* begin *

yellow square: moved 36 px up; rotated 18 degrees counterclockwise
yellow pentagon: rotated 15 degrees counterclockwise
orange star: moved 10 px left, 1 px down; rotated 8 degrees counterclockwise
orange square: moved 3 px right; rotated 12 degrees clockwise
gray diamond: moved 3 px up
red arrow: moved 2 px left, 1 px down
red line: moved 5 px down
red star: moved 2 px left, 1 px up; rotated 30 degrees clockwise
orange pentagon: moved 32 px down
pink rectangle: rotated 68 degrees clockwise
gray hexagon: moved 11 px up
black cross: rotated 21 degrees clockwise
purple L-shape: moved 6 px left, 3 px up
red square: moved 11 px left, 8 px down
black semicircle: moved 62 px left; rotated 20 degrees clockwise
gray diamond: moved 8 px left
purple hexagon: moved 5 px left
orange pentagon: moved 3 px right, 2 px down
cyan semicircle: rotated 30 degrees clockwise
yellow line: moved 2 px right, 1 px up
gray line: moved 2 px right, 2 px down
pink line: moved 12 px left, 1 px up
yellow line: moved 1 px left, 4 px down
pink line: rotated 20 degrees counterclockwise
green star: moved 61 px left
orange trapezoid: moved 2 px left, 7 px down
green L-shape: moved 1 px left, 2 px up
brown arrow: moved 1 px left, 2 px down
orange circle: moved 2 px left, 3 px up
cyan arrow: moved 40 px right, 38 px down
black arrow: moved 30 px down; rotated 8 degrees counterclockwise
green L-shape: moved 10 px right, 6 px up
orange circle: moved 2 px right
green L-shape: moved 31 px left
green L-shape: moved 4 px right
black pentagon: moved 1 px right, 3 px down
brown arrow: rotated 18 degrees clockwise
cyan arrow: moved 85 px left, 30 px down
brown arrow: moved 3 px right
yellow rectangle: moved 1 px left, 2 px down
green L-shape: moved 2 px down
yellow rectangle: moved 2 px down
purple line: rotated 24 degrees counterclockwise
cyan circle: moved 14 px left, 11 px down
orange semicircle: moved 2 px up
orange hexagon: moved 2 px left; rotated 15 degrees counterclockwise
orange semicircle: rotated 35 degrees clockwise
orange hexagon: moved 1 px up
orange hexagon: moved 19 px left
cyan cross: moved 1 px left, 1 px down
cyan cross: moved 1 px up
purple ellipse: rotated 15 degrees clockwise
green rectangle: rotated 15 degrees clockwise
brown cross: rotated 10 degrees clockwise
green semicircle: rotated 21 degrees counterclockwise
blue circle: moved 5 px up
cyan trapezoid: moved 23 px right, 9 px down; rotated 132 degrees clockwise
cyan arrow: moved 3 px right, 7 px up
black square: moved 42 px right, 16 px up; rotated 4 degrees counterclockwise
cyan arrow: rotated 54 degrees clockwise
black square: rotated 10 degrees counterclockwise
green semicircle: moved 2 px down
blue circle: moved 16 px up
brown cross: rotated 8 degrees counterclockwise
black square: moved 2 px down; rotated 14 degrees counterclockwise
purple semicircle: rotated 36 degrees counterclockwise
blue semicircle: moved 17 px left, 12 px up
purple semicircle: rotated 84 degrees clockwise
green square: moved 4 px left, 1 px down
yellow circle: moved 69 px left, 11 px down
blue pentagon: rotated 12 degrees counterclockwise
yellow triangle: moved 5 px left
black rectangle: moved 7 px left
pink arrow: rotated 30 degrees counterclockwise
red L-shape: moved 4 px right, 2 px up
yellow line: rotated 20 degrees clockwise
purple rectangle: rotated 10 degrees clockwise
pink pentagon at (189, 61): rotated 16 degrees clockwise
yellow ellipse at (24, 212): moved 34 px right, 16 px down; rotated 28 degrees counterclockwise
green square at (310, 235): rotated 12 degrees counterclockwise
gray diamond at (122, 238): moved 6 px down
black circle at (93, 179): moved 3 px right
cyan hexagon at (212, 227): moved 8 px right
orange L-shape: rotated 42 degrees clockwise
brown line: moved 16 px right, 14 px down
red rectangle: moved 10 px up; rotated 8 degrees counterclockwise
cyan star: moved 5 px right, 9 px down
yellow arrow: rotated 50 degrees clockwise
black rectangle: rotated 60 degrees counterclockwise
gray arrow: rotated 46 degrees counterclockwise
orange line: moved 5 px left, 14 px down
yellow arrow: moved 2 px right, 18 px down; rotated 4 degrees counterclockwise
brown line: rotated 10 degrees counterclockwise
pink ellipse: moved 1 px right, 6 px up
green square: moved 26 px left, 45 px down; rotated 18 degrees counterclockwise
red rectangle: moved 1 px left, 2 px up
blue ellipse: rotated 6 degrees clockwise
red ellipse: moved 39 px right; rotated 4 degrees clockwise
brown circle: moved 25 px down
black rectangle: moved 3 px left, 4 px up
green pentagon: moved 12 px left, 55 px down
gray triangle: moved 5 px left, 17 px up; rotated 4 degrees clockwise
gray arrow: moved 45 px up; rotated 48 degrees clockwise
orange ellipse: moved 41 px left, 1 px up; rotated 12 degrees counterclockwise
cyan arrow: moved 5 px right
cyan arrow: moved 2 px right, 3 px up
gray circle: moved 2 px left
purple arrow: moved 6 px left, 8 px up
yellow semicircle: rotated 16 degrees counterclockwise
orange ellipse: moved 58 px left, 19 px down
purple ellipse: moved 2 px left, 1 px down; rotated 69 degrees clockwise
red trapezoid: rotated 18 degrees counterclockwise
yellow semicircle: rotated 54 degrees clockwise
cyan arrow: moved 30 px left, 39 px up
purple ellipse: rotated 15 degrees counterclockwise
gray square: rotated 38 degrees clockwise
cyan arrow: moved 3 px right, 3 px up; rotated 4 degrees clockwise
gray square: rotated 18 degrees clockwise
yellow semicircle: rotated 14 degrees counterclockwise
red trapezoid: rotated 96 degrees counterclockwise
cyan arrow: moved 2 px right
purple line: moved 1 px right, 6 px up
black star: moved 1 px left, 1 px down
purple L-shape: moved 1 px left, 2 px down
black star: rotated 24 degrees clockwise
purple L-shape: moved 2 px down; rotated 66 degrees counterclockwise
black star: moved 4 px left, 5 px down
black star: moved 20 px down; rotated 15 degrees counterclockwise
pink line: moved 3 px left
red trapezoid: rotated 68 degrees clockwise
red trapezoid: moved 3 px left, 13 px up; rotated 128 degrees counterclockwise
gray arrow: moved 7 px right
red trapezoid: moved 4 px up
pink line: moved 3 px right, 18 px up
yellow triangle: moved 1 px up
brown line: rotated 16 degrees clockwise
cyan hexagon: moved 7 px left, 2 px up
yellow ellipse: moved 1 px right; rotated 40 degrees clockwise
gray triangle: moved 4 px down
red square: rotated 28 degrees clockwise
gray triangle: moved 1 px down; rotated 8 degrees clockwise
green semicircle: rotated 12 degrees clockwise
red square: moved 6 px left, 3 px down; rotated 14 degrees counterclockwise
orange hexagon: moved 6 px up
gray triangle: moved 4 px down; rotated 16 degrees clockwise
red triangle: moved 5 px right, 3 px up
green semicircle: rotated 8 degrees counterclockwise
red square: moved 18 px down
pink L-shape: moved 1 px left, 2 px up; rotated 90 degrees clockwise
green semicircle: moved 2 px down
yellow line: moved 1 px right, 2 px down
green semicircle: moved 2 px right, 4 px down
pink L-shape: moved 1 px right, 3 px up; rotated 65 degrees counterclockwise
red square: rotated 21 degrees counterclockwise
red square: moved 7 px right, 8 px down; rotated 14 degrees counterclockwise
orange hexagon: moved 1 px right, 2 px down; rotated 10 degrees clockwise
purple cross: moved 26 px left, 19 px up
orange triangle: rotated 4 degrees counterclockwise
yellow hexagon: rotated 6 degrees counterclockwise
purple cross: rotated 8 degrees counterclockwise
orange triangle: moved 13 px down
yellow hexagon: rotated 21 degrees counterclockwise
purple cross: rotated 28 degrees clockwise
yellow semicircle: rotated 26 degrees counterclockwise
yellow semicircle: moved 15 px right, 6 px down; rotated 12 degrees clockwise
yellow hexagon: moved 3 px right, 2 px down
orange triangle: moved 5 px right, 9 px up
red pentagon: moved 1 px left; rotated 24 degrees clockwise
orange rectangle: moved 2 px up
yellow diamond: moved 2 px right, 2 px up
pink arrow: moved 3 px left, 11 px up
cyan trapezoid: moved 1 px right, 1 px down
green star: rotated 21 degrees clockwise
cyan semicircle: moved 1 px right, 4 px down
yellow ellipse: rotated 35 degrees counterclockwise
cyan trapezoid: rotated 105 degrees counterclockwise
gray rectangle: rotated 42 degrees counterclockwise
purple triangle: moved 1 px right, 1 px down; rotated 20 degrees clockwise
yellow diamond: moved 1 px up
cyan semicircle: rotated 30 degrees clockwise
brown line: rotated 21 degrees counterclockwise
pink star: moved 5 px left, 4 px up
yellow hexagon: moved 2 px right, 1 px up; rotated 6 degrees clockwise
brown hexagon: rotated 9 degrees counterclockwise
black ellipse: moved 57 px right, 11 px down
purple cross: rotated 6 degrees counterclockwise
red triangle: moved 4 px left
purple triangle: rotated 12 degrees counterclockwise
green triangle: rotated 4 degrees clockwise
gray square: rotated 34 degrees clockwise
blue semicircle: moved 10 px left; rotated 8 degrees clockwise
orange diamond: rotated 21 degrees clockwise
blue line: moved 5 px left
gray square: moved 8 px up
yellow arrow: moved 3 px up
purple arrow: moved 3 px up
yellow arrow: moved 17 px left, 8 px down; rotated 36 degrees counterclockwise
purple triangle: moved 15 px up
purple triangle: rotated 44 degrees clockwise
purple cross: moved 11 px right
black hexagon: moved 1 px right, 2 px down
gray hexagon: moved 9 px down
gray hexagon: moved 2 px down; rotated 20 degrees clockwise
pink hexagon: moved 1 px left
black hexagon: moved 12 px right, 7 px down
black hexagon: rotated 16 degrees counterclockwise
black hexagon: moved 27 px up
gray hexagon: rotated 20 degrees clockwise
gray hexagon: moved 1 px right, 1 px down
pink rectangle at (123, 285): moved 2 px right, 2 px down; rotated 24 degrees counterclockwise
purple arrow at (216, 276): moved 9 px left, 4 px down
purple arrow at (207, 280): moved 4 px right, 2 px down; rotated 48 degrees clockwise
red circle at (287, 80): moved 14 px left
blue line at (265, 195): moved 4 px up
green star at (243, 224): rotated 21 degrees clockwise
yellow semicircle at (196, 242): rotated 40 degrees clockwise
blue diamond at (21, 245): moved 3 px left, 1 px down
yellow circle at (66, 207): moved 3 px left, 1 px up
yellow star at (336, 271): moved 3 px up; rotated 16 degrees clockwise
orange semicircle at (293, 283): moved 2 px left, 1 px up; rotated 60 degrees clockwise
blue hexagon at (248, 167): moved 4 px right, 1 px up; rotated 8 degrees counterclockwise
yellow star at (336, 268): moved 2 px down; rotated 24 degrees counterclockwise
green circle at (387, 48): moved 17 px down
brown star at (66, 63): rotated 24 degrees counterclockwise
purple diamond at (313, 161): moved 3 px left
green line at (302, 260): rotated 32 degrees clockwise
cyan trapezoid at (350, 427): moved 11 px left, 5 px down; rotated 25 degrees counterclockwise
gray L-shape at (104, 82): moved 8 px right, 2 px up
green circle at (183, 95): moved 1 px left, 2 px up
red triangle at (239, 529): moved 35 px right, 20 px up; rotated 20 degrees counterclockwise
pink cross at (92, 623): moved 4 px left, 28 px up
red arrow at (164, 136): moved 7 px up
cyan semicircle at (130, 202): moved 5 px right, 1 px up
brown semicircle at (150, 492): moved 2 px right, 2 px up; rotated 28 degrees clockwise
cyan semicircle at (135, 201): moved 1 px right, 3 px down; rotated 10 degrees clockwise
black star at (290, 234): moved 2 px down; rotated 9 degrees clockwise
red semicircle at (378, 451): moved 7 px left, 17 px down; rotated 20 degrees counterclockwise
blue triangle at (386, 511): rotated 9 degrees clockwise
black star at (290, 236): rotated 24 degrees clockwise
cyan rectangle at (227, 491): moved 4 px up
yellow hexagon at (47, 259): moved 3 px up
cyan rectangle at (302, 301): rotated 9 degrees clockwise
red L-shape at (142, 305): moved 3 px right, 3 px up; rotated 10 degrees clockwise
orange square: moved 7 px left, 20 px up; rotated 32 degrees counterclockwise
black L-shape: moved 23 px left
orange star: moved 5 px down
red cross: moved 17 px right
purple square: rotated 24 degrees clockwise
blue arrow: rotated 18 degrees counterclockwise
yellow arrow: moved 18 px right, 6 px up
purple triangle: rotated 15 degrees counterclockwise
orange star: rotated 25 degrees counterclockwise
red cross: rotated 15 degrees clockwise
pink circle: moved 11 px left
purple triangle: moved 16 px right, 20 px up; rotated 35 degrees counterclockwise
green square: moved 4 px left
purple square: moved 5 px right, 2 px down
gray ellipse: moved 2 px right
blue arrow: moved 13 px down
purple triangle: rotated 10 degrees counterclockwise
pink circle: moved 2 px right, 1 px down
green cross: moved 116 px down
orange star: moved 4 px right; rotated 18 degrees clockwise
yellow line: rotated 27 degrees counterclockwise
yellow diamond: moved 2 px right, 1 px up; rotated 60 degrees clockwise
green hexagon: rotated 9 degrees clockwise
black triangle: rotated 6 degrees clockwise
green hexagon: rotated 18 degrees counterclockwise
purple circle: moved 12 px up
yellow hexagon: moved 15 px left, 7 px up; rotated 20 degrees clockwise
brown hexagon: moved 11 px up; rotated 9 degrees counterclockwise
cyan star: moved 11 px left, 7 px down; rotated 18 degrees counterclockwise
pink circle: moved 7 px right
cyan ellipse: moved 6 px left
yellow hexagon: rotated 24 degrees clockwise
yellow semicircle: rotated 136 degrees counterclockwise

* end *

#### Objective
Rewrite the rows from the start through the line containing "green L-shape: moved 1 px left, 2 px up", switching every "semicircle" to "half circle" and leaving everything else unchanged.

#### In response
yellow square: moved 36 px up; rotated 18 degrees counterclockwise
yellow pentagon: rotated 15 degrees counterclockwise
orange star: moved 10 px left, 1 px down; rotated 8 degrees counterclockwise
orange square: moved 3 px right; rotated 12 degrees clockwise
gray diamond: moved 3 px up
red arrow: moved 2 px left, 1 px down
red line: moved 5 px down
red star: moved 2 px left, 1 px up; rotated 30 degrees clockwise
orange pentagon: moved 32 px down
pink rectangle: rotated 68 degrees clockwise
gray hexagon: moved 11 px up
black cross: rotated 21 degrees clockwise
purple L-shape: moved 6 px left, 3 px up
red square: moved 11 px left, 8 px down
black half circle: moved 62 px left; rotated 20 degrees clockwise
gray diamond: moved 8 px left
purple hexagon: moved 5 px left
orange pentagon: moved 3 px right, 2 px down
cyan half circle: rotated 30 degrees clockwise
yellow line: moved 2 px right, 1 px up
gray line: moved 2 px right, 2 px down
pink line: moved 12 px left, 1 px up
yellow line: moved 1 px left, 4 px down
pink line: rotated 20 degrees counterclockwise
green star: moved 61 px left
orange trapezoid: moved 2 px left, 7 px down
green L-shape: moved 1 px left, 2 px up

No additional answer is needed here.